Extracted data entries:
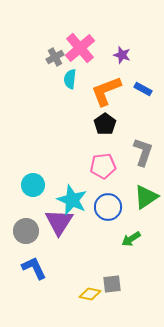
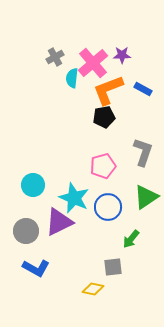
pink cross: moved 13 px right, 15 px down
purple star: rotated 18 degrees counterclockwise
cyan semicircle: moved 2 px right, 1 px up
orange L-shape: moved 2 px right, 1 px up
black pentagon: moved 1 px left, 7 px up; rotated 25 degrees clockwise
pink pentagon: rotated 10 degrees counterclockwise
cyan star: moved 2 px right, 2 px up
purple triangle: rotated 32 degrees clockwise
green arrow: rotated 18 degrees counterclockwise
blue L-shape: moved 2 px right; rotated 144 degrees clockwise
gray square: moved 1 px right, 17 px up
yellow diamond: moved 3 px right, 5 px up
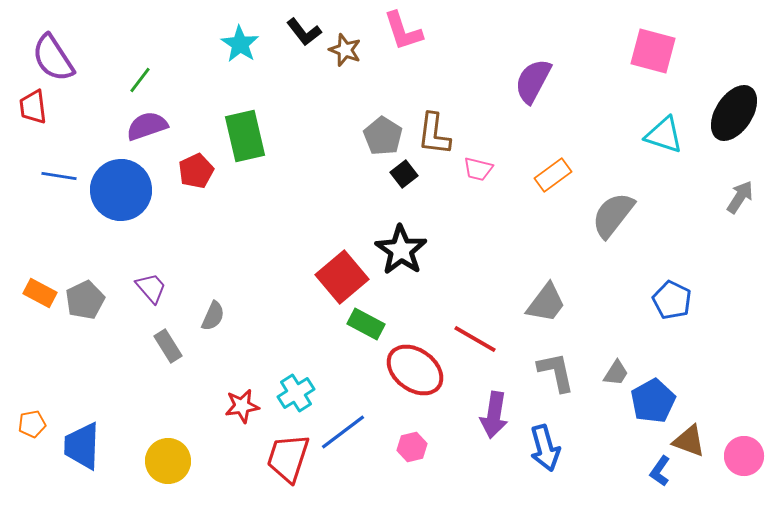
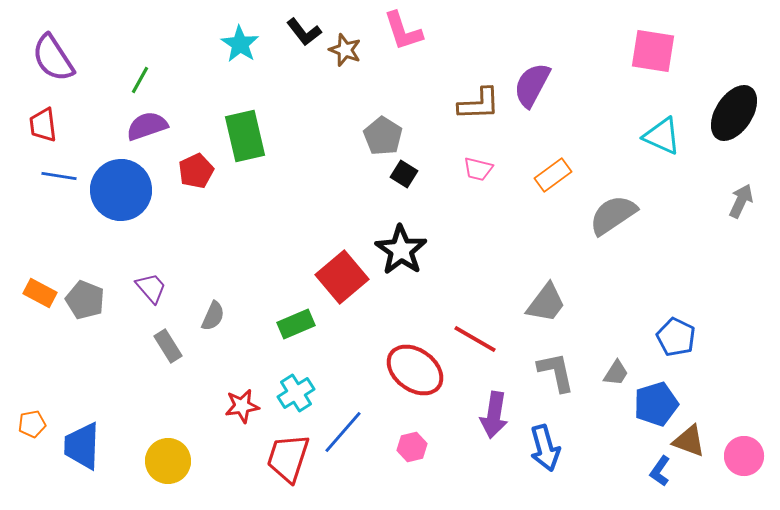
pink square at (653, 51): rotated 6 degrees counterclockwise
green line at (140, 80): rotated 8 degrees counterclockwise
purple semicircle at (533, 81): moved 1 px left, 4 px down
red trapezoid at (33, 107): moved 10 px right, 18 px down
brown L-shape at (434, 134): moved 45 px right, 30 px up; rotated 99 degrees counterclockwise
cyan triangle at (664, 135): moved 2 px left, 1 px down; rotated 6 degrees clockwise
black square at (404, 174): rotated 20 degrees counterclockwise
gray arrow at (740, 197): moved 1 px right, 4 px down; rotated 8 degrees counterclockwise
gray semicircle at (613, 215): rotated 18 degrees clockwise
gray pentagon at (85, 300): rotated 24 degrees counterclockwise
blue pentagon at (672, 300): moved 4 px right, 37 px down
green rectangle at (366, 324): moved 70 px left; rotated 51 degrees counterclockwise
blue pentagon at (653, 401): moved 3 px right, 3 px down; rotated 12 degrees clockwise
blue line at (343, 432): rotated 12 degrees counterclockwise
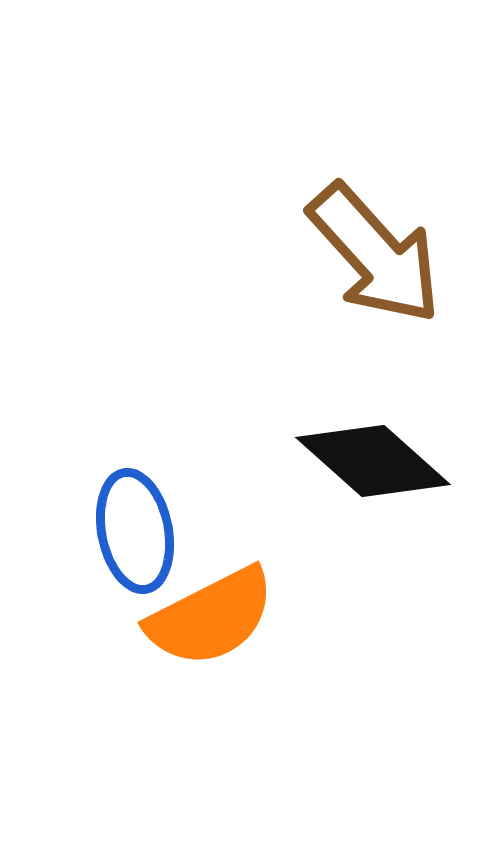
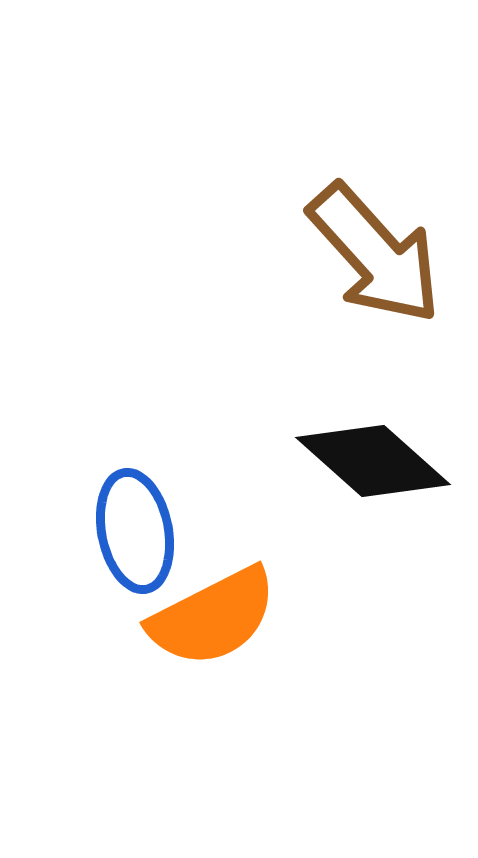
orange semicircle: moved 2 px right
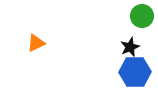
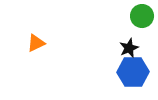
black star: moved 1 px left, 1 px down
blue hexagon: moved 2 px left
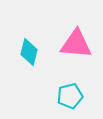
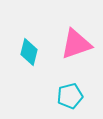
pink triangle: rotated 24 degrees counterclockwise
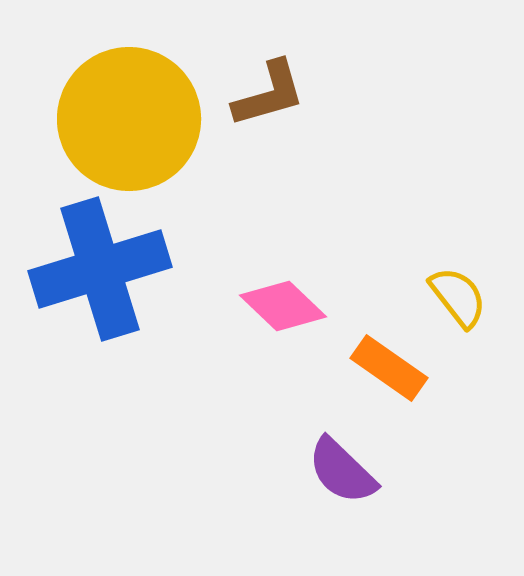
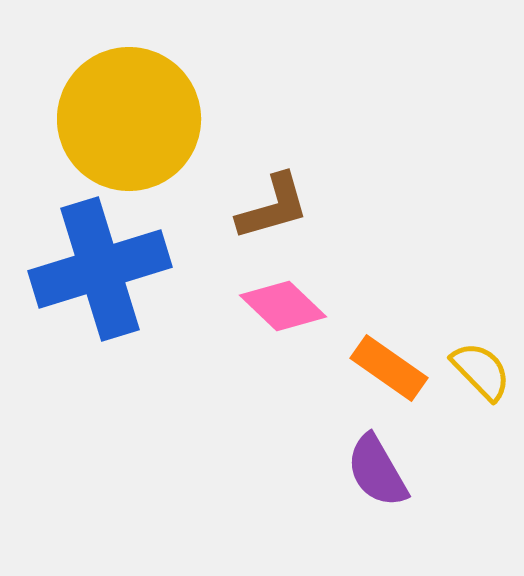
brown L-shape: moved 4 px right, 113 px down
yellow semicircle: moved 23 px right, 74 px down; rotated 6 degrees counterclockwise
purple semicircle: moved 35 px right; rotated 16 degrees clockwise
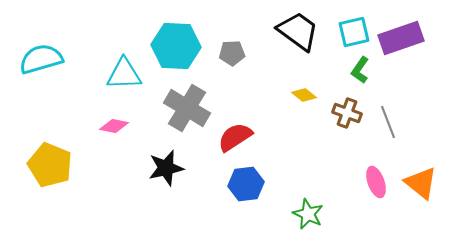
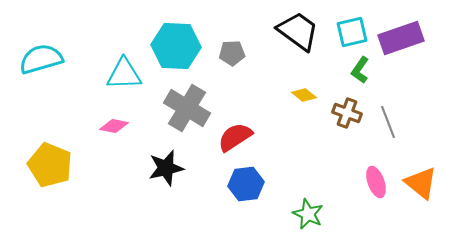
cyan square: moved 2 px left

## What to produce
Copy out every line of the data exactly, leaving the images behind.

## Solved exercise
pink cross: moved 13 px right, 15 px down
purple star: rotated 18 degrees counterclockwise
cyan semicircle: moved 2 px right, 1 px up
orange L-shape: moved 2 px right, 1 px up
black pentagon: moved 1 px left, 7 px up; rotated 25 degrees clockwise
pink pentagon: rotated 10 degrees counterclockwise
cyan star: moved 2 px right, 2 px up
purple triangle: rotated 32 degrees clockwise
green arrow: rotated 18 degrees counterclockwise
blue L-shape: moved 2 px right; rotated 144 degrees clockwise
gray square: moved 1 px right, 17 px up
yellow diamond: moved 3 px right, 5 px up
pink square at (653, 51): rotated 6 degrees counterclockwise
green line at (140, 80): rotated 8 degrees counterclockwise
purple semicircle at (533, 81): moved 1 px left, 4 px down
red trapezoid at (33, 107): moved 10 px right, 18 px down
brown L-shape at (434, 134): moved 45 px right, 30 px up; rotated 99 degrees counterclockwise
cyan triangle at (664, 135): moved 2 px left, 1 px down; rotated 6 degrees clockwise
black square at (404, 174): rotated 20 degrees counterclockwise
gray arrow at (740, 197): moved 1 px right, 4 px down; rotated 8 degrees counterclockwise
gray semicircle at (613, 215): rotated 18 degrees clockwise
gray pentagon at (85, 300): rotated 24 degrees counterclockwise
blue pentagon at (672, 300): moved 4 px right, 37 px down
green rectangle at (366, 324): moved 70 px left; rotated 51 degrees counterclockwise
blue pentagon at (653, 401): moved 3 px right, 3 px down; rotated 12 degrees clockwise
blue line at (343, 432): rotated 12 degrees counterclockwise
orange semicircle: moved 2 px right
black star: moved 1 px left, 1 px down
blue hexagon: moved 2 px left
pink triangle: rotated 24 degrees counterclockwise
brown L-shape: moved 4 px right, 113 px down
yellow semicircle: moved 23 px right, 74 px down; rotated 6 degrees counterclockwise
purple semicircle: moved 35 px right; rotated 16 degrees clockwise
cyan square: moved 2 px left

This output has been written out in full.